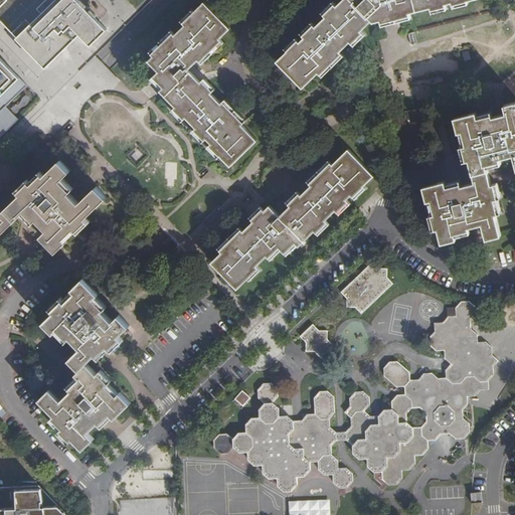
[(0,0),(0,19),(44,67),(79,34),(91,45),(107,29),(78,0),(0,0)]
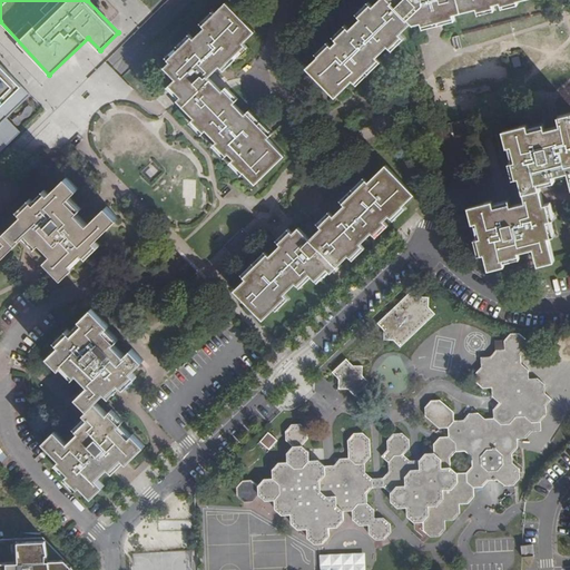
[(330,42),(307,65),(334,92),(352,76),(353,77),(376,56),(375,53),(387,42),(389,43),(400,32),(399,31),(411,19),(412,21),(422,19),(422,20),(452,13),(452,11),(475,6),(475,7),(492,3),(491,1),(495,0),(499,0),(500,1),(504,0),(376,0),(372,5),(371,3),(359,13),(361,16),(349,27),(347,26),(335,37),(337,38),(331,43),(330,42)]
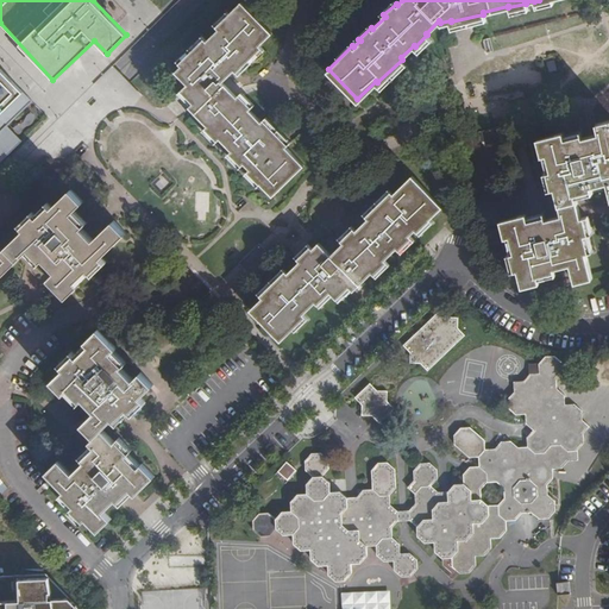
[(272,35),(243,5),(218,29),(220,31),(208,43),(206,41),(181,64),(183,67),(177,74),(190,86),(183,90),(196,104),(192,107),(209,126),(207,129),(219,140),(220,139),(234,151),(232,154),(244,165),(245,164),(252,170),(250,171),(275,195),(305,167),(286,148),(288,146),(264,121),(263,123),(250,111),(251,110),(239,96),(238,98),(223,82),(236,70),(237,71),(262,49),(259,46),(272,35)]
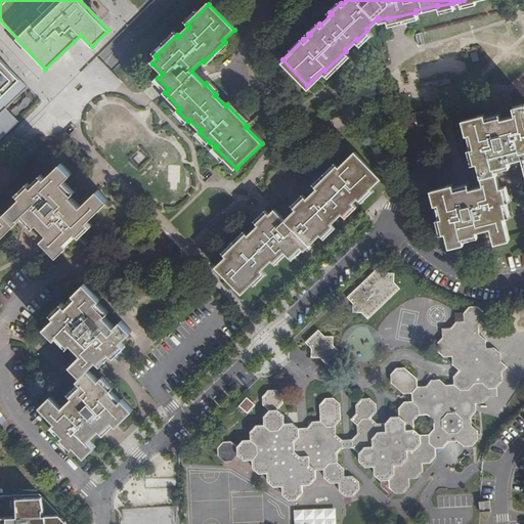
[(479,49),(468,52),(471,66),(482,62),(479,49)]
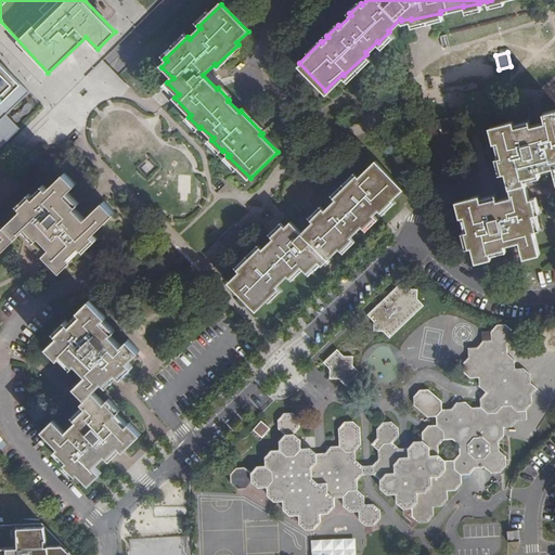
[(0,144),(18,127),(5,113),(28,91),(0,61),(0,144)]
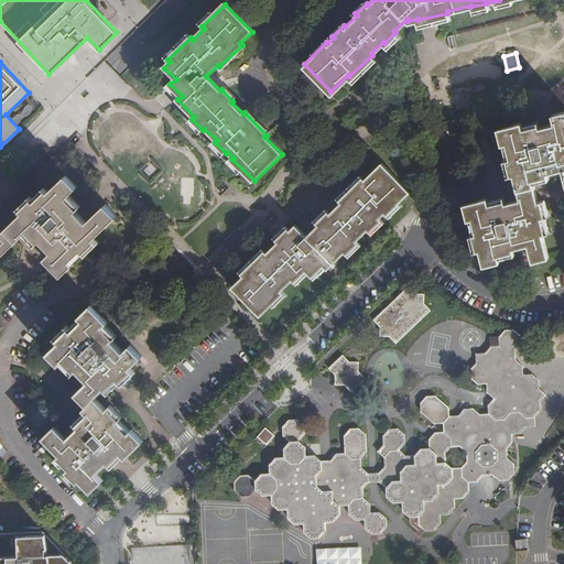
[(563,111),(553,115),(555,125),(540,129),(539,126),(524,130),(522,122),(499,129),(502,143),(508,142),(512,159),(509,159),(512,174),(514,174),(521,199),(506,204),(505,202),(489,205),(488,198),(465,204),(468,220),(474,218),(477,235),(474,236),(477,250),(480,250),(485,266),(499,262),(497,255),(513,250),(513,248),(529,245),(533,261),(548,257),(542,234),(544,234),(540,218),(543,217),(540,202),(537,203),(531,179),(548,174),(546,173),(563,170),(563,173),(563,111)]
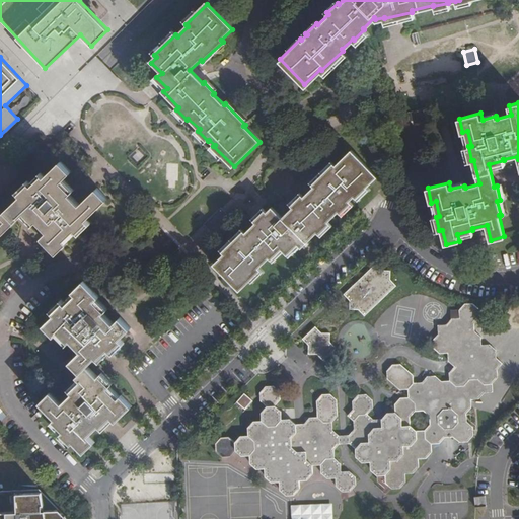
[(225,253),(215,263),(239,288),(260,269),(258,267),(270,256),(271,257),(281,247),(287,253),(297,243),(301,246),(317,231),(319,232),(329,222),(328,220),(338,210),(341,212),(351,202),(349,200),(354,195),(356,196),(377,175),(351,150),(336,165),(335,164),(313,184),(314,187),(304,196),(303,195),(292,205),(293,207),(282,217),(272,207),(267,213),(266,211),(254,220),(256,222),(246,232),(244,231),(223,251),(225,253)]
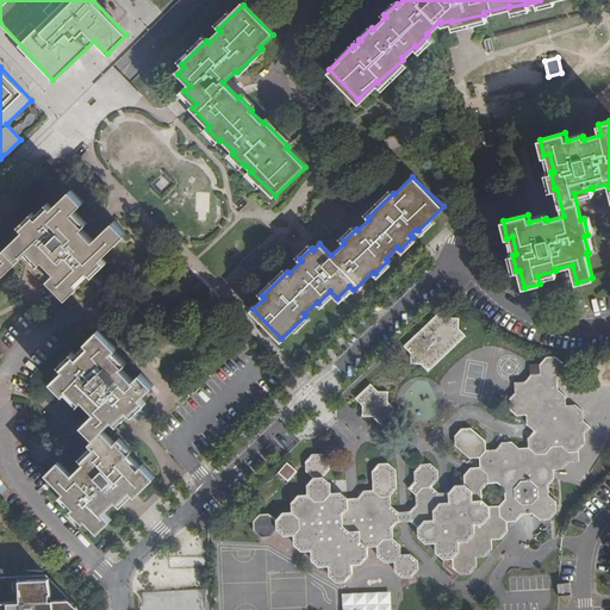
[(103,256),(123,236),(112,224),(95,240),(83,228),(85,226),(73,213),(83,203),(72,190),(54,207),(53,206),(39,218),(37,216),(24,228),(26,230),(0,255),(0,277),(30,248),(43,261),(44,259),(57,272),(50,279),(68,297),(81,285),(75,279),(87,267),(91,271),(104,257),(103,256)]
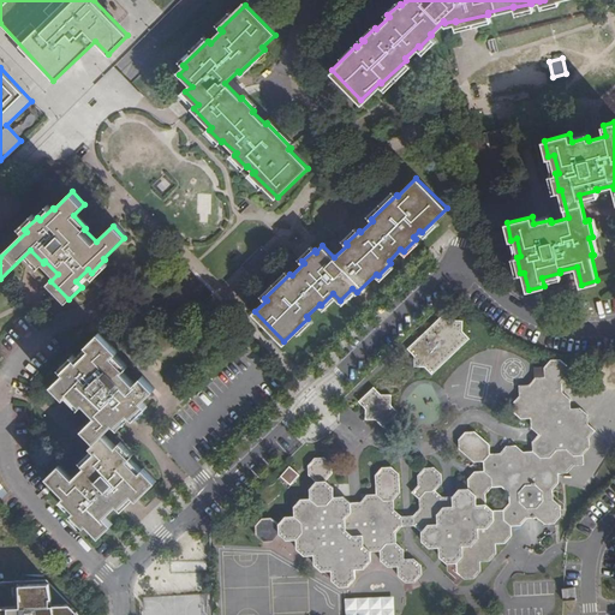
[(446,315),(408,350),(416,357),(415,368),(425,368),(433,374),(469,339),(461,333),(463,322),(452,322),(446,315)]
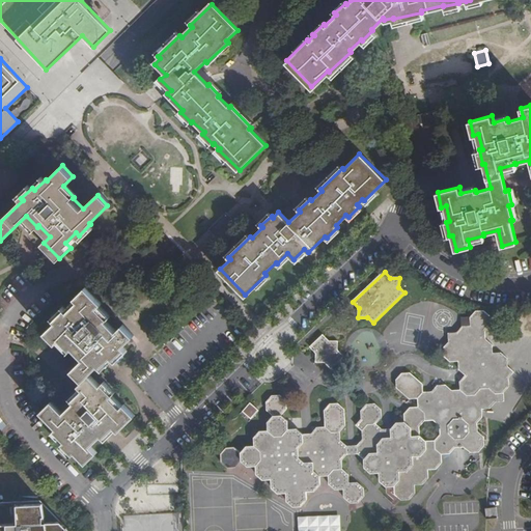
[(118,431),(135,416),(124,406),(119,410),(109,398),(112,396),(101,385),(100,386),(89,375),(99,366),(101,367),(111,358),(113,359),(124,348),(122,346),(134,337),(123,326),(116,332),(106,322),(107,319),(96,309),(102,304),(86,288),(78,297),(81,301),(68,312),(66,311),(56,320),(57,323),(47,332),(57,343),(61,339),(72,348),(74,347),(84,359),(73,370),(83,382),(79,386),(83,391),(74,401),(75,402),(63,413),(52,402),(42,412),(57,428),(56,429),(65,441),(64,442),(75,454),(76,453),(85,463),(96,452),(90,446),(102,437),(103,437),(113,426),(118,431)]
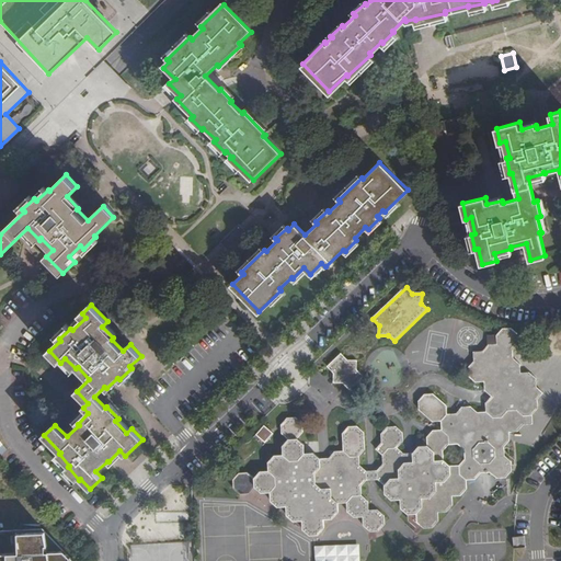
[(382,444),(378,448),(376,449),(382,456),(384,465),(377,470),(378,479),(385,484),(385,492),(392,500),(400,500),(401,507),(408,514),(416,514),(418,522),(424,528),(432,528),(438,521),(438,512),(441,512),(446,512),(451,505),(451,496),(460,495),(466,489),(466,480),(474,480),(480,473),(491,473),(496,479),(504,478),(511,471),(511,461),(503,456),(503,447),(508,439),(508,432),(517,431),(523,425),(531,425),(531,415),(537,409),(537,400),(542,393),(536,388),(536,379),(529,374),(521,374),(519,365),(512,358),(512,348),(517,342),(517,334),(512,329),(502,330),(496,335),(497,345),(488,346),(483,352),(473,353),(473,362),(468,367),(468,376),(476,382),(484,382),(485,391),(492,397),(485,403),(487,413),(477,413),(471,408),(460,408),(456,413),(446,414),(446,407),(434,395),(424,396),(419,401),(420,410),(433,421),(442,421),(442,431),(433,431),(427,437),(427,446),(419,447),(413,454),(404,454),(397,447),(402,441),(402,432),(397,427),(387,428),(381,433),(382,444)]
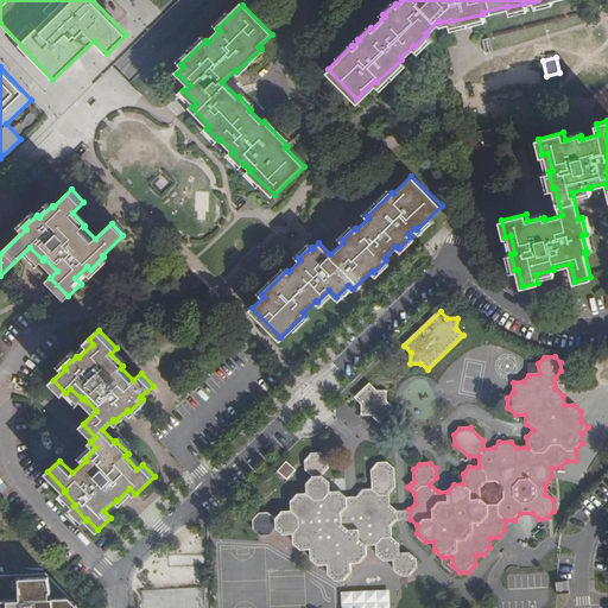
[(377,392),(371,385),(356,398),(362,404),(362,416),(372,415),(379,422),(393,409),(386,401),(387,391),(377,392)]
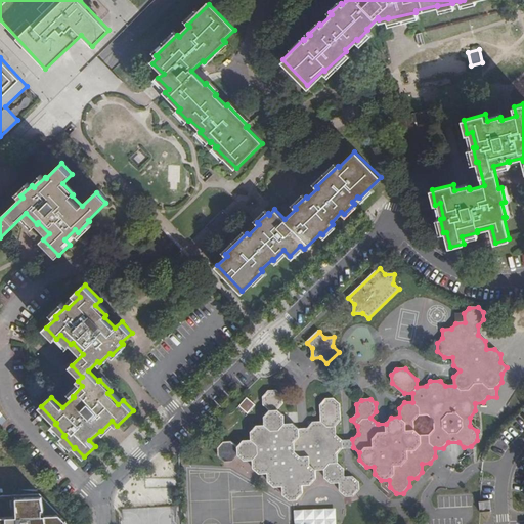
[(342,448),(342,442),(342,440),(336,434),(335,426),(341,421),(340,405),(334,399),(325,399),(320,405),(321,422),(312,423),(307,429),(299,429),(294,424),(285,425),(284,415),(278,409),(282,404),(282,396),(276,391),(268,391),(264,396),(264,405),(270,410),(265,417),(265,426),(257,426),(252,432),(253,441),(244,441),(237,446),(232,442),(224,442),(219,448),(220,456),(225,462),(233,462),(238,455),(245,461),(254,460),(254,468),(260,474),(268,473),(268,481),(274,486),(284,486),(284,494),(290,499),(297,498),(302,493),(302,485),(310,485),(316,479),(315,470),(324,470),(324,477),(332,483),(339,483),(340,490),(345,496),(354,495),(359,490),(358,481),(353,477),(344,477),(344,469),(337,463),(337,454),(342,448)]
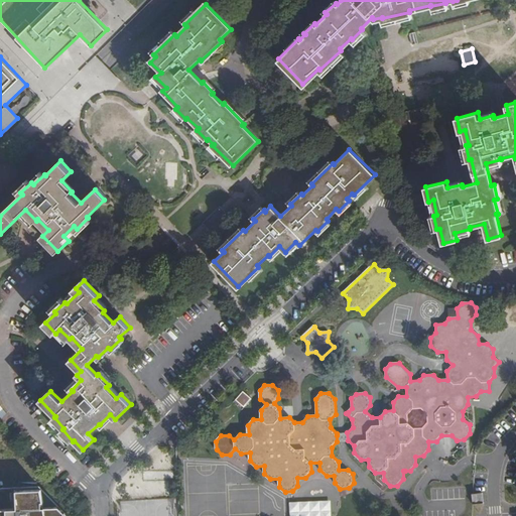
[(245,391),(238,400),(247,407),(254,398),(245,391)]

▬▬▬

## Problem details
Everything in the entries above should be transcribed exactly, apart from the pictures.

## Written reply
[(0,0),(0,19),(44,67),(79,34),(91,45),(107,29),(78,0),(0,0)]
[(330,42),(307,65),(334,92),(352,76),(353,77),(376,56),(375,53),(387,42),(389,43),(400,32),(399,31),(411,19),(412,21),(422,19),(422,20),(452,13),(452,11),(475,6),(475,7),(492,3),(491,1),(495,0),(499,0),(500,1),(504,0),(376,0),(372,5),(371,3),(359,13),(361,16),(349,27),(347,26),(335,37),(337,38),(331,43),(330,42)]
[(272,35),(243,5),(218,29),(220,31),(208,43),(206,41),(181,64),(183,67),(177,74),(190,86),(183,90),(196,104),(192,107),(209,126),(207,129),(219,140),(220,139),(234,151),(232,154),(244,165),(245,164),(252,170),(250,171),(275,195),(305,167),(286,148),(288,146),(264,121),(263,123),(250,111),(251,110),(239,96),(238,98),(223,82),(236,70),(237,71),(262,49),(259,46),(272,35)]
[(479,49),(468,52),(471,66),(482,62),(479,49)]
[(0,144),(18,127),(5,113),(28,91),(0,61),(0,144)]
[(563,111),(553,115),(555,125),(540,129),(539,126),(524,130),(522,122),(499,129),(502,143),(508,142),(512,159),(509,159),(512,174),(514,174),(521,199),(506,204),(505,202),(489,205),(488,198),(465,204),(468,220),(474,218),(477,235),(474,236),(477,250),(480,250),(485,266),(499,262),(497,255),(513,250),(513,248),(529,245),(533,261),(548,257),(542,234),(544,234),(540,218),(543,217),(540,202),(537,203),(531,179),(548,174),(546,173),(563,170),(563,173),(563,111)]
[(225,253),(215,263),(239,288),(260,269),(258,267),(270,256),(271,257),(281,247),(287,253),(297,243),(301,246),(317,231),(319,232),(329,222),(328,220),(338,210),(341,212),(351,202),(349,200),(354,195),(356,196),(377,175),(351,150),(336,165),(335,164),(313,184),(314,187),(304,196),(303,195),(292,205),(293,207),(282,217),(272,207),(267,213),(266,211),(254,220),(256,222),(246,232),(244,231),(223,251),(225,253)]
[(103,256),(123,236),(112,224),(95,240),(83,228),(85,226),(73,213),(83,203),(72,190),(54,207),(53,206),(39,218),(37,216),(24,228),(26,230),(0,255),(0,277),(30,248),(43,261),(44,259),(57,272),(50,279),(68,297),(81,285),(75,279),(87,267),(91,271),(104,257),(103,256)]
[(446,315),(408,350),(416,357),(415,368),(425,368),(433,374),(469,339),(461,333),(463,322),(452,322),(446,315)]
[(118,431),(135,416),(124,406),(119,410),(109,398),(112,396),(101,385),(100,386),(89,375),(99,366),(101,367),(111,358),(113,359),(124,348),(122,346),(134,337),(123,326),(116,332),(106,322),(107,319),(96,309),(102,304),(86,288),(78,297),(81,301),(68,312),(66,311),(56,320),(57,323),(47,332),(57,343),(61,339),(72,348),(74,347),(84,359),(73,370),(83,382),(79,386),(83,391),(74,401),(75,402),(63,413),(52,402),(42,412),(57,428),(56,429),(65,441),(64,442),(75,454),(76,453),(85,463),(96,452),(90,446),(102,437),(103,437),(113,426),(118,431)]
[(382,444),(378,448),(376,449),(382,456),(384,465),(377,470),(378,479),(385,484),(385,492),(392,500),(400,500),(401,507),(408,514),(416,514),(418,522),(424,528),(432,528),(438,521),(438,512),(441,512),(446,512),(451,505),(451,496),(460,495),(466,489),(466,480),(474,480),(480,473),(491,473),(496,479),(504,478),(511,471),(511,461),(503,456),(503,447),(508,439),(508,432),(517,431),(523,425),(531,425),(531,415),(537,409),(537,400),(542,393),(536,388),(536,379),(529,374),(521,374),(519,365),(512,358),(512,348),(517,342),(517,334),(512,329),(502,330),(496,335),(497,345),(488,346),(483,352),(473,353),(473,362),(468,367),(468,376),(476,382),(484,382),(485,391),(492,397),(485,403),(487,413),(477,413),(471,408),(460,408),(456,413),(446,414),(446,407),(434,395),(424,396),(419,401),(420,410),(433,421),(442,421),(442,431),(433,431),(427,437),(427,446),(419,447),(413,454),(404,454),(397,447),(402,441),(402,432),(397,427),(387,428),(381,433),(382,444)]
[(377,392),(371,385),(356,398),(362,404),(362,416),(372,415),(379,422),(393,409),(386,401),(387,391),(377,392)]
[(342,448),(342,442),(342,440),(336,434),(335,426),(341,421),(340,405),(334,399),(325,399),(320,405),(321,422),(312,423),(307,429),(299,429),(294,424),(285,425),(284,415),(278,409),(282,404),(282,396),(276,391),(268,391),(264,396),(264,405),(270,410),(265,417),(265,426),(257,426),(252,432),(253,441),(244,441),(237,446),(232,442),(224,442),(219,448),(220,456),(225,462),(233,462),(238,455),(245,461),(254,460),(254,468),(260,474),(268,473),(268,481),(274,486),(284,486),(284,494),(290,499),(297,498),(302,493),(302,485),(310,485),(316,479),(315,470),(324,470),(324,477),(332,483),(339,483),(340,490),(345,496),(354,495),(359,490),(358,481),(353,477),(344,477),(344,469),(337,463),(337,454),(342,448)]
[(245,391),(238,400),(247,407),(254,398),(245,391)]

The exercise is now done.